> _Exercise aim_
Return the opening lines of the material, word for word. End with the line that contains "donut (white) 109,154".
# # #
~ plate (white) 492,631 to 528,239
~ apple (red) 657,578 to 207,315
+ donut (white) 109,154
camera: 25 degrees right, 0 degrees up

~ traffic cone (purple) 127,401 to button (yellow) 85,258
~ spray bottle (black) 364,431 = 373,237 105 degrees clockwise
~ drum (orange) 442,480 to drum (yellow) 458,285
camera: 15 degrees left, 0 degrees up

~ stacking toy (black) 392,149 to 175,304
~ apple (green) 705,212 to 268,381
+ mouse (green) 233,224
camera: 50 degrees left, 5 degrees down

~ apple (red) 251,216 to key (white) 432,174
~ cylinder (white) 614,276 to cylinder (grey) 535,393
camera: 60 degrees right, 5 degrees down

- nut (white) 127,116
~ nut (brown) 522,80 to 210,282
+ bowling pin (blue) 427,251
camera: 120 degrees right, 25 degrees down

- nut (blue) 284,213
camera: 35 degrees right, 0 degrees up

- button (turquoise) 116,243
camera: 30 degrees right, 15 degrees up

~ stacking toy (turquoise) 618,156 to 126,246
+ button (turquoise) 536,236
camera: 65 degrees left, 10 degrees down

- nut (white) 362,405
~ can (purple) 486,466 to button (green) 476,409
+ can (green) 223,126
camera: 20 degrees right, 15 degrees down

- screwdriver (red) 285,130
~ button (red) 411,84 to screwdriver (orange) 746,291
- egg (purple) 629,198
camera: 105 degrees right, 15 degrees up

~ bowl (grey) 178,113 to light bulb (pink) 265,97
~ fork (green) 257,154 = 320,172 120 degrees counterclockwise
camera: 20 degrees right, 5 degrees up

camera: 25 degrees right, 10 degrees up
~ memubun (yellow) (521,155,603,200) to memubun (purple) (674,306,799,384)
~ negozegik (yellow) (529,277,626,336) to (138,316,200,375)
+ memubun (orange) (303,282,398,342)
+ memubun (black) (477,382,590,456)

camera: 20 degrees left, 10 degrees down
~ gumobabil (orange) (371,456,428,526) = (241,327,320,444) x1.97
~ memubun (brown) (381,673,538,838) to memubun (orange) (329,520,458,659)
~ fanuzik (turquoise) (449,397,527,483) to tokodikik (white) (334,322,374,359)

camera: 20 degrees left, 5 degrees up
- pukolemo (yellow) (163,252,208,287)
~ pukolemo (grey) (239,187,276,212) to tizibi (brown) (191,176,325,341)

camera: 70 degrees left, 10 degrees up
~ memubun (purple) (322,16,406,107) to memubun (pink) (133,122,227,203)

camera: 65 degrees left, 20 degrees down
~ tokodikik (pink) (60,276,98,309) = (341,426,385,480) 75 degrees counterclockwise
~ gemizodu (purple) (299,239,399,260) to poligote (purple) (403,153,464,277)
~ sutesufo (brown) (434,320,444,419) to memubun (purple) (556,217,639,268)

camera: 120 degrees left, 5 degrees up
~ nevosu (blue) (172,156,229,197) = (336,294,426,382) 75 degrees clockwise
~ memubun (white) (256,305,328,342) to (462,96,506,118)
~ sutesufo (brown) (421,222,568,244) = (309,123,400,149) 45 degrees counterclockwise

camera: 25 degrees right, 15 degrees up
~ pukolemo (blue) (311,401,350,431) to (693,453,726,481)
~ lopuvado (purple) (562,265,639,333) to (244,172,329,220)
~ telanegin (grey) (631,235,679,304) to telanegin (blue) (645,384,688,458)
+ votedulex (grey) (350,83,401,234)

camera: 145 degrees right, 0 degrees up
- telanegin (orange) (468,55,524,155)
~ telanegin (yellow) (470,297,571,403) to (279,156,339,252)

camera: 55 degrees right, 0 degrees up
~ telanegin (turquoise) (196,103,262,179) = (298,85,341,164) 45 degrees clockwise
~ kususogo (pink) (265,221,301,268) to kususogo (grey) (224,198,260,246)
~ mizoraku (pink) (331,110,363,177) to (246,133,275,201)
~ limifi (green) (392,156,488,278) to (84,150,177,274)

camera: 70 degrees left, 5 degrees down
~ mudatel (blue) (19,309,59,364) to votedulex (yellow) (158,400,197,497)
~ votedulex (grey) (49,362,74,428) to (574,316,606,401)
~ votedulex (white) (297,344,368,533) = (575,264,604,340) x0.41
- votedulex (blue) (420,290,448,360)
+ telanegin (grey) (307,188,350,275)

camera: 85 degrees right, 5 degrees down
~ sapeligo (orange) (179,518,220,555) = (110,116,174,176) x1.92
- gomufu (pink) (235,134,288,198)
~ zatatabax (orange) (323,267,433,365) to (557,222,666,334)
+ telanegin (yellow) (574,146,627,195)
# # #
> _Exercise response_
~ plate (white) 492,631 to 528,239
~ apple (red) 657,578 to 207,315
+ donut (white) 109,154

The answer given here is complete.